Exercise goal:
Keep to one stretch of the data below, the lines from the one with "[479 520 524 577]" up to and including the one with "[738 142 791 228]", and return that stretch exactly.

Material for the task:

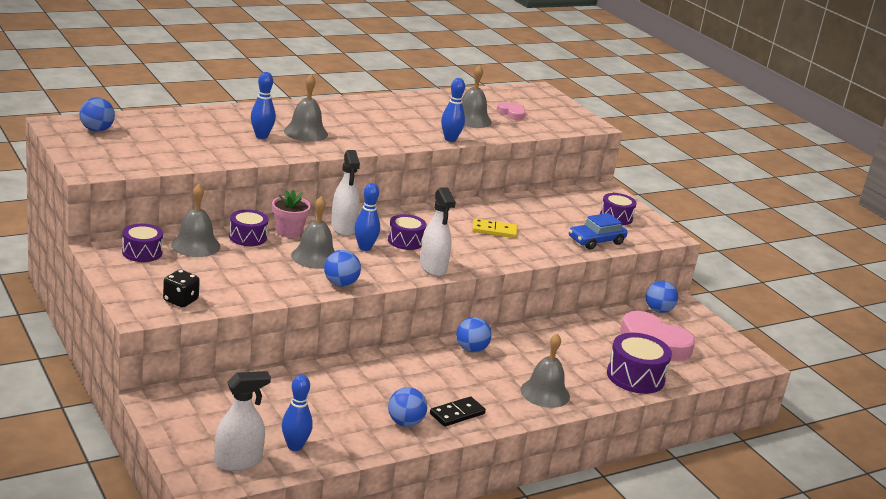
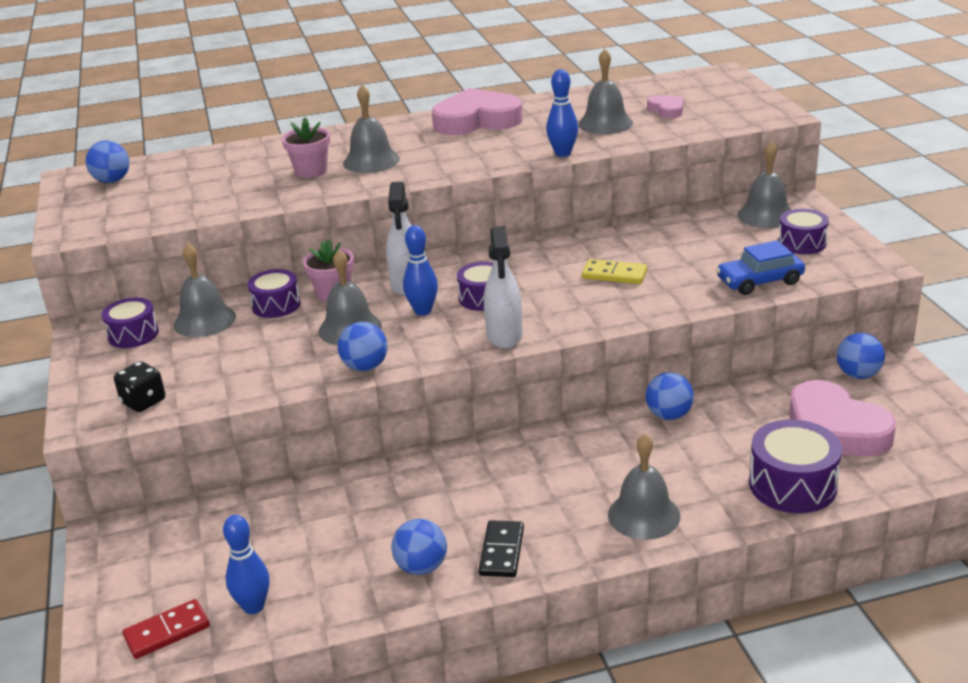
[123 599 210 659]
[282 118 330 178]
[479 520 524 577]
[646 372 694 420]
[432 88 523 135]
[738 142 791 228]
...
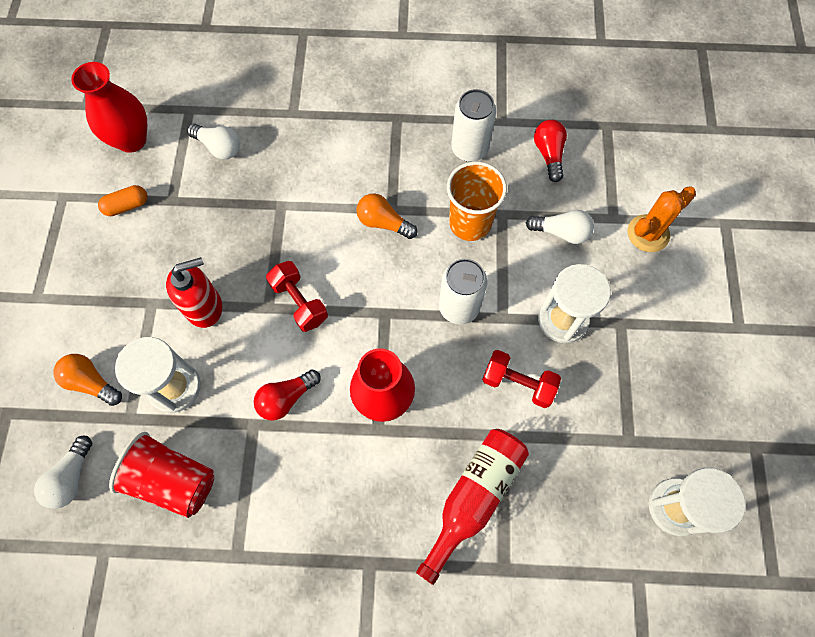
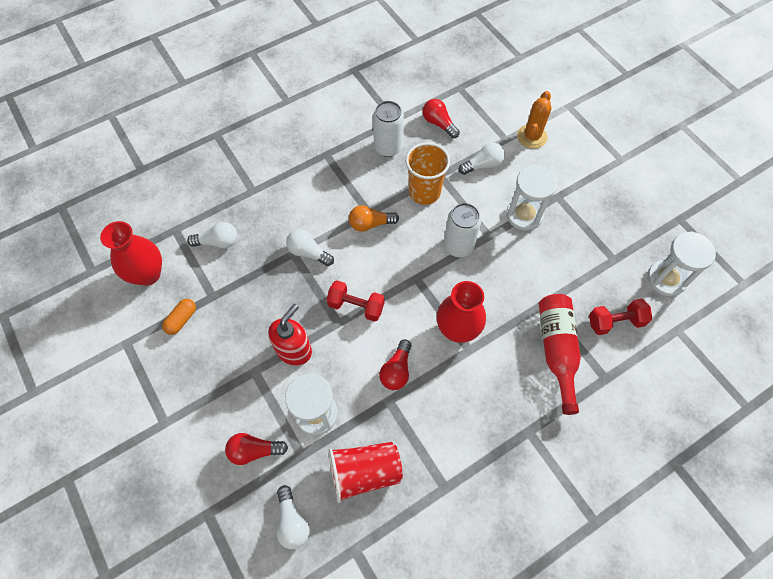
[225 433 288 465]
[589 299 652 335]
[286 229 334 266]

Solution to the problem:
[479 520 524 577]
[646 372 694 420]
[432 88 523 135]
[738 142 791 228]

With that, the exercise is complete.